__Scene comparison data__:
========================

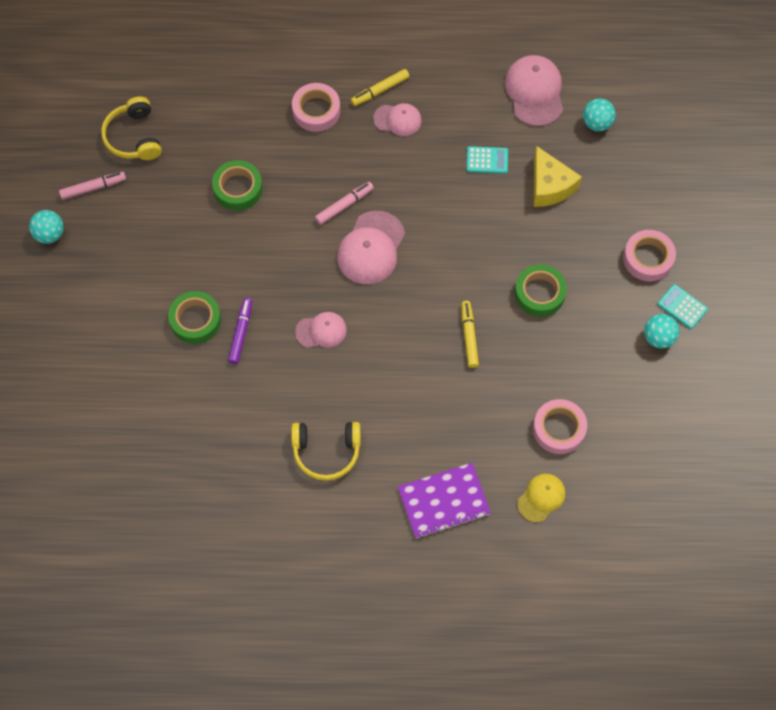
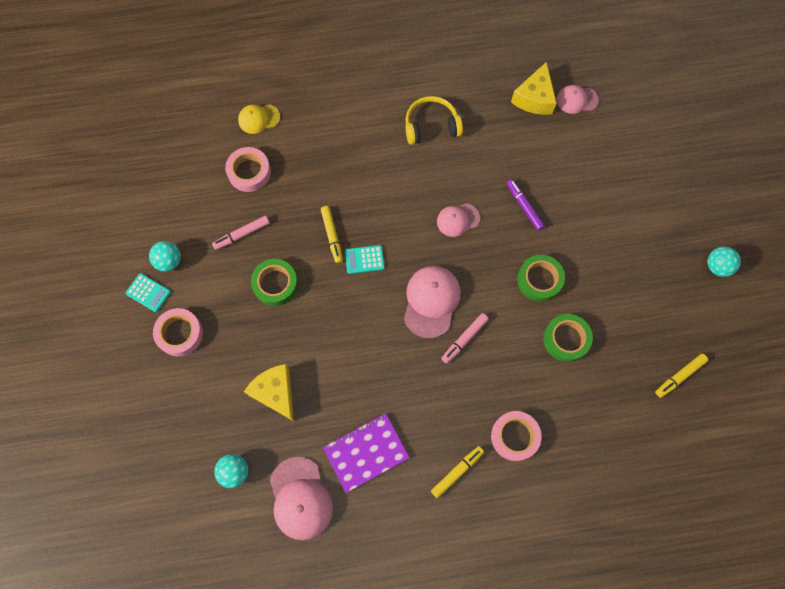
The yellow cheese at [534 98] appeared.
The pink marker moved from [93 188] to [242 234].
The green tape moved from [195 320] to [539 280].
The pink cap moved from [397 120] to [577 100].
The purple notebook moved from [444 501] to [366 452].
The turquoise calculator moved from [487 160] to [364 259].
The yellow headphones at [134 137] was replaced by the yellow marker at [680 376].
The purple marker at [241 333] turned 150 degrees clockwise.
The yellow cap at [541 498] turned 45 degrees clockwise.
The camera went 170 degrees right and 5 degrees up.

========================

__REQUIRED ACTION__: Each entry is to be given again exactly as it stands, with its pictures removed.

__EXERCISE ANSWER__:
The yellow cheese at [534 98] appeared.
The pink marker moved from [93 188] to [242 234].
The green tape moved from [195 320] to [539 280].
The pink cap moved from [397 120] to [577 100].
The purple notebook moved from [444 501] to [366 452].
The turquoise calculator moved from [487 160] to [364 259].
The yellow headphones at [134 137] was replaced by the yellow marker at [680 376].
The purple marker at [241 333] turned 150 degrees clockwise.
The yellow cap at [541 498] turned 45 degrees clockwise.
The camera went 170 degrees right and 5 degrees up.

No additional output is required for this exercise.